■ Instructions for the task ■
Go through the records line by line from the top and repeat each one exactly, ending with the line that contains "yellow nut [386,504,458,566]".
◇ ◇ ◇ ◇ ◇
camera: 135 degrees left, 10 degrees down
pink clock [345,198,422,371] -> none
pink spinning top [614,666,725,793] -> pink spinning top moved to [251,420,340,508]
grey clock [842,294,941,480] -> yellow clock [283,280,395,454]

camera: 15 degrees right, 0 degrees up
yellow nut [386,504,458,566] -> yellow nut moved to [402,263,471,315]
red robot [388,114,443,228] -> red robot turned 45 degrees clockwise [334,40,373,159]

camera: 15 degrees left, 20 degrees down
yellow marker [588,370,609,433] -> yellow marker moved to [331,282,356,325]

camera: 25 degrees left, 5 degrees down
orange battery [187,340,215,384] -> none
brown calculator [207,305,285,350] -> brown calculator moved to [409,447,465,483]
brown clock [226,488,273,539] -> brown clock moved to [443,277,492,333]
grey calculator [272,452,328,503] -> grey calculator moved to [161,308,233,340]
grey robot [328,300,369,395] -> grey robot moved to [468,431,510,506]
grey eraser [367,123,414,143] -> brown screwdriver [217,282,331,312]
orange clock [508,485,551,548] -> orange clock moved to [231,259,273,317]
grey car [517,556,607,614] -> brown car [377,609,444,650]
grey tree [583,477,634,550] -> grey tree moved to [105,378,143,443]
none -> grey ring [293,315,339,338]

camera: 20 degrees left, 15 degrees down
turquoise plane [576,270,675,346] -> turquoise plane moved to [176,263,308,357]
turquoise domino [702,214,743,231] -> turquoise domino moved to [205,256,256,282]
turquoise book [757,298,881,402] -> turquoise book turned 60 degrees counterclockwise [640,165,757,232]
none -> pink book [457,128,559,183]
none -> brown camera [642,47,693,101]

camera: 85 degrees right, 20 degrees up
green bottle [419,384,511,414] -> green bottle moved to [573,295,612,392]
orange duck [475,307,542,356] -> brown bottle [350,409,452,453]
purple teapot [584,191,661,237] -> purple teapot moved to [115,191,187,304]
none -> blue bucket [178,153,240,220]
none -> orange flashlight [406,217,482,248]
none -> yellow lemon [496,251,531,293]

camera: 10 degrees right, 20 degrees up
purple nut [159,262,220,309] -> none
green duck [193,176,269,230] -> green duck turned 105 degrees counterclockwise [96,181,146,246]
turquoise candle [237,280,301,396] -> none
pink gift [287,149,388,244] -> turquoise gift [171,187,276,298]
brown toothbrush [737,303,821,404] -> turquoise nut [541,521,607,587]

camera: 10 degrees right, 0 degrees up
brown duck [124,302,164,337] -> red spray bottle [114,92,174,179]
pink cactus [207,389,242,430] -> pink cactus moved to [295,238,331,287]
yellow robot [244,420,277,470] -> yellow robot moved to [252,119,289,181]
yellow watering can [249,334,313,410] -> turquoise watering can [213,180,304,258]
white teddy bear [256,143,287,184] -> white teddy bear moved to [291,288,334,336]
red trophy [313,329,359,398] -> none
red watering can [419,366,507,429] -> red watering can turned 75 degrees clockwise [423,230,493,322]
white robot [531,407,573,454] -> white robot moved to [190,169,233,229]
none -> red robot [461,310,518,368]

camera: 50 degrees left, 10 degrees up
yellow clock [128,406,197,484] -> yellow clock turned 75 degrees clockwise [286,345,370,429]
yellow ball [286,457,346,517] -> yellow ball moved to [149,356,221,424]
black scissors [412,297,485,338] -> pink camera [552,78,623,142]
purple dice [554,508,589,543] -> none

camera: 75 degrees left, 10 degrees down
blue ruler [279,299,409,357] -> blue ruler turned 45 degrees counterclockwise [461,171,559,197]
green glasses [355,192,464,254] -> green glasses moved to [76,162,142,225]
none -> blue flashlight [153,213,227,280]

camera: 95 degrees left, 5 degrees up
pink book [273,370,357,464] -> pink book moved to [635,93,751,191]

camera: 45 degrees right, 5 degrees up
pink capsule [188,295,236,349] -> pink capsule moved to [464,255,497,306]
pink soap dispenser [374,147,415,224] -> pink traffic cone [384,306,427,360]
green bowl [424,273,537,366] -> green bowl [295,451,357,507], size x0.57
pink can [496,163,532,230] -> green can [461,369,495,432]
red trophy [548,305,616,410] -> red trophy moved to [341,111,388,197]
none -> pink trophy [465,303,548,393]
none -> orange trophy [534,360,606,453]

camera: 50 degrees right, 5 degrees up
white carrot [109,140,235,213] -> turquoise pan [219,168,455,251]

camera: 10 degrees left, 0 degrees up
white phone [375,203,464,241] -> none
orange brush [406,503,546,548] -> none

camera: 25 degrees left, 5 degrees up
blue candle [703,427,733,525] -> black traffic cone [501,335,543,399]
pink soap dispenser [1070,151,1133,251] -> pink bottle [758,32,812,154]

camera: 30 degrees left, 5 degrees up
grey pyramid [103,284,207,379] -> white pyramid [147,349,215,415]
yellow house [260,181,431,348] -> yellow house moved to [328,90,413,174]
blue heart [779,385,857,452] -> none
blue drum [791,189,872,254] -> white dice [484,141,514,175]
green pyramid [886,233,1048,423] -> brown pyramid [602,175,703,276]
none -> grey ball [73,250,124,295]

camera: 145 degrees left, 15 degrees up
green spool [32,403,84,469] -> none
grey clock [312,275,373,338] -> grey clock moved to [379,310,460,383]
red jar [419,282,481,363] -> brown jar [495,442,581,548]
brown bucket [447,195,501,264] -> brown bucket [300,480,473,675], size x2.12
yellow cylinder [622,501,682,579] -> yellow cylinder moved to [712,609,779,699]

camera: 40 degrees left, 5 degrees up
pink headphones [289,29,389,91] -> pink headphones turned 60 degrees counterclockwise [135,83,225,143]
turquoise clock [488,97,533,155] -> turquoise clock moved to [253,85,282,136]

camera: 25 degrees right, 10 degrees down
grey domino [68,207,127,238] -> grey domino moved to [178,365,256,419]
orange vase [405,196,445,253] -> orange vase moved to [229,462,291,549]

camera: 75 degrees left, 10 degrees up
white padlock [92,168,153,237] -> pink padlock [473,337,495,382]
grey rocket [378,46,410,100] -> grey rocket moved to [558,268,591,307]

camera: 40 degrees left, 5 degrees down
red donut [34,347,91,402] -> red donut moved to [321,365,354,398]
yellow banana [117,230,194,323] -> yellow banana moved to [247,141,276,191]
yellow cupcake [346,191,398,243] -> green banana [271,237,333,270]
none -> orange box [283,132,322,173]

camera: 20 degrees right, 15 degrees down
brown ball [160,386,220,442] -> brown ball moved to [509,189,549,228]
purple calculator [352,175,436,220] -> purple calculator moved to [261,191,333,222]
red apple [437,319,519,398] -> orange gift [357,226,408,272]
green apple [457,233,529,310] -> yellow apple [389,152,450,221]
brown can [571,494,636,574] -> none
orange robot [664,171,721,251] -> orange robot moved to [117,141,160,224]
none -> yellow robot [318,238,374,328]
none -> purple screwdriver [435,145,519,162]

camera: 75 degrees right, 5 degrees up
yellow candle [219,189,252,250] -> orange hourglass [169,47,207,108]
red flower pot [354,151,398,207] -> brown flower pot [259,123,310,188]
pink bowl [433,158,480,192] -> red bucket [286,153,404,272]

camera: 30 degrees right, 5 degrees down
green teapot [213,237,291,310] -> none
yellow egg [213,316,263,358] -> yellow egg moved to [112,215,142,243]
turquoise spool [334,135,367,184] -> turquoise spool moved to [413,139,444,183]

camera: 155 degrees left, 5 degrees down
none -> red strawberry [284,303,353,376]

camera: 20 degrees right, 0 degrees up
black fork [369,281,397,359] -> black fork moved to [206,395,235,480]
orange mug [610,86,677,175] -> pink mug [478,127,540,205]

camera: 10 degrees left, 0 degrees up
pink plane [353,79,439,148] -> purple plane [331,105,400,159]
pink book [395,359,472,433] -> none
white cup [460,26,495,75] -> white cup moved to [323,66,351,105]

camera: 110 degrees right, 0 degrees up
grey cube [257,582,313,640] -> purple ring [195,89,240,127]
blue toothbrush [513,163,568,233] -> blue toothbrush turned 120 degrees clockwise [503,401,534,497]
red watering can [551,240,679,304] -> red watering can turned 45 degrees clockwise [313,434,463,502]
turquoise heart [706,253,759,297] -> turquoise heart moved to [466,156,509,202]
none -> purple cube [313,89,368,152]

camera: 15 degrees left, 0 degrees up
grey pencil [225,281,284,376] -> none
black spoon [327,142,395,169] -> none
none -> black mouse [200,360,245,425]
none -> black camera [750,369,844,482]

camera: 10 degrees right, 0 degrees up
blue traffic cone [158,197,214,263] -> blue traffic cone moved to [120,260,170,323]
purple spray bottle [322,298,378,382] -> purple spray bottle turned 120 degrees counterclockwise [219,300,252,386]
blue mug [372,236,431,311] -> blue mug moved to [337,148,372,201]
◇ ◇ ◇ ◇ ◇
■ Output for this exercise ■
camera: 135 degrees left, 10 degrees down
pink clock [345,198,422,371] -> none
pink spinning top [614,666,725,793] -> pink spinning top moved to [251,420,340,508]
grey clock [842,294,941,480] -> yellow clock [283,280,395,454]

camera: 15 degrees right, 0 degrees up
yellow nut [386,504,458,566] -> yellow nut moved to [402,263,471,315]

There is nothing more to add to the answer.